[Dataset records]
- - - - -
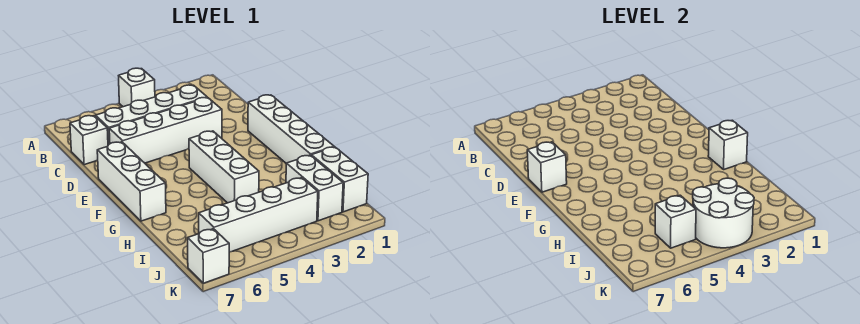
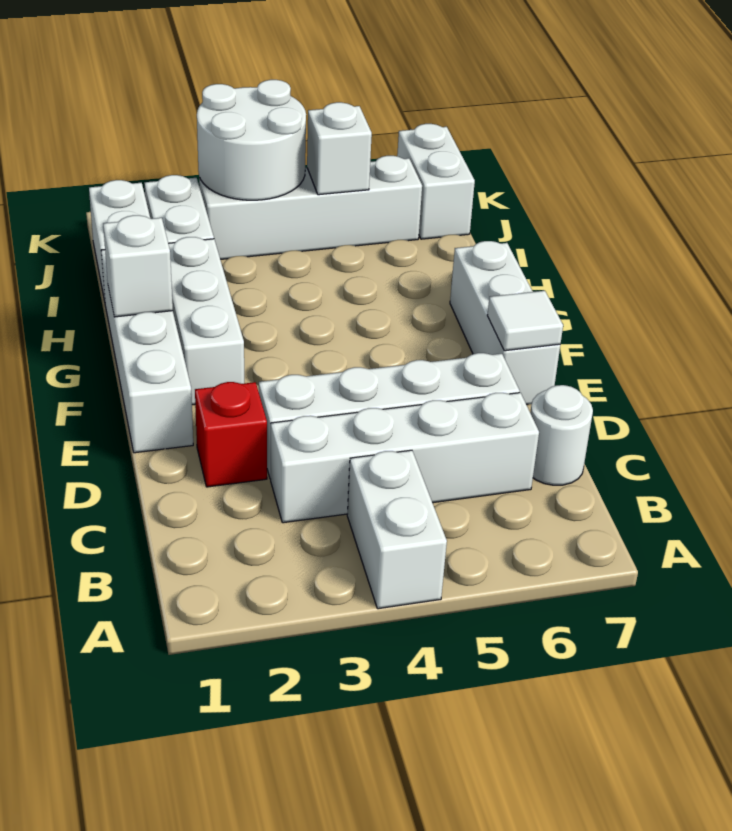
white brick A4 level 1 -> white brick A4:B4 level 1
white brick C7 level 1 -> white round brick C7 level 1
none -> red brick D2 level 1
white brick E7 level 2 -> white tile E7 level 2
white brick F4:H4 level 1 -> white brick F2:H2 level 1
white brick K7 level 1 -> white brick J7:K7 level 1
- - - - -
Assignment — Copy over exactly the lines above from the one with "none -> red brick D2 level 1" to the last, both included, and no others.

Output below —
none -> red brick D2 level 1
white brick E7 level 2 -> white tile E7 level 2
white brick F4:H4 level 1 -> white brick F2:H2 level 1
white brick K7 level 1 -> white brick J7:K7 level 1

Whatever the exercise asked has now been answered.